Given information:
-=-=-

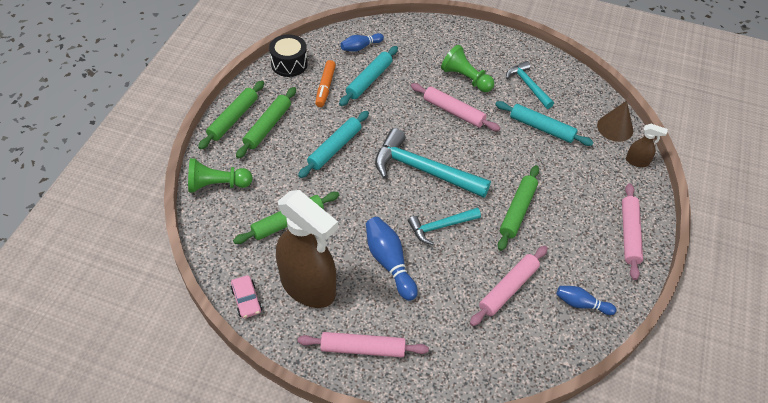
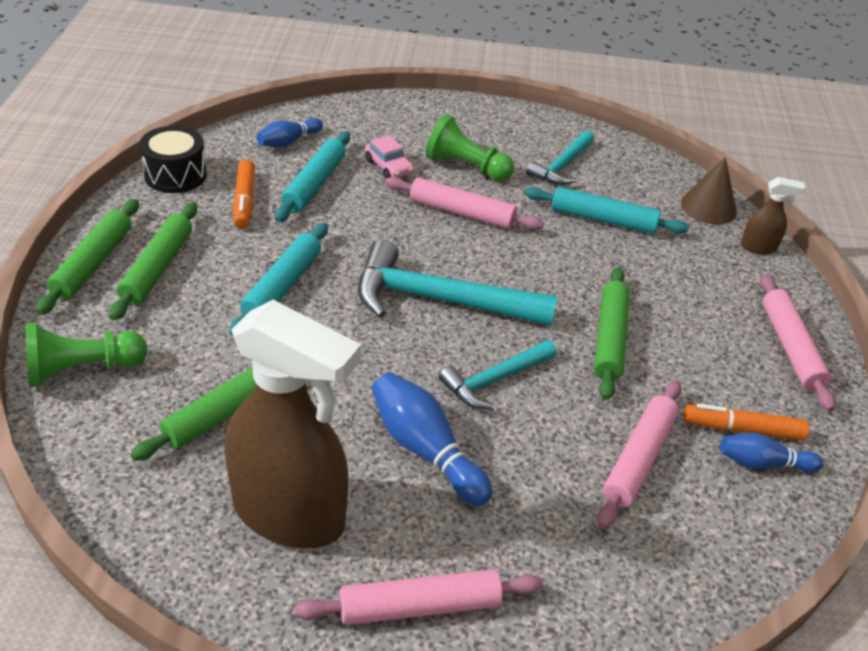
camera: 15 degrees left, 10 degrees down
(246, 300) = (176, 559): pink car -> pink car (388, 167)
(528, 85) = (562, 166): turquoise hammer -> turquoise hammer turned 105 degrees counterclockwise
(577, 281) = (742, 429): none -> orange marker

-=-=-

Find the line that contains "(246, 300) = (176, 559): pink" in the data above. Reproduce it and every later line exactly, through the last one.

(246, 300) = (176, 559): pink car -> pink car (388, 167)
(528, 85) = (562, 166): turquoise hammer -> turquoise hammer turned 105 degrees counterclockwise
(577, 281) = (742, 429): none -> orange marker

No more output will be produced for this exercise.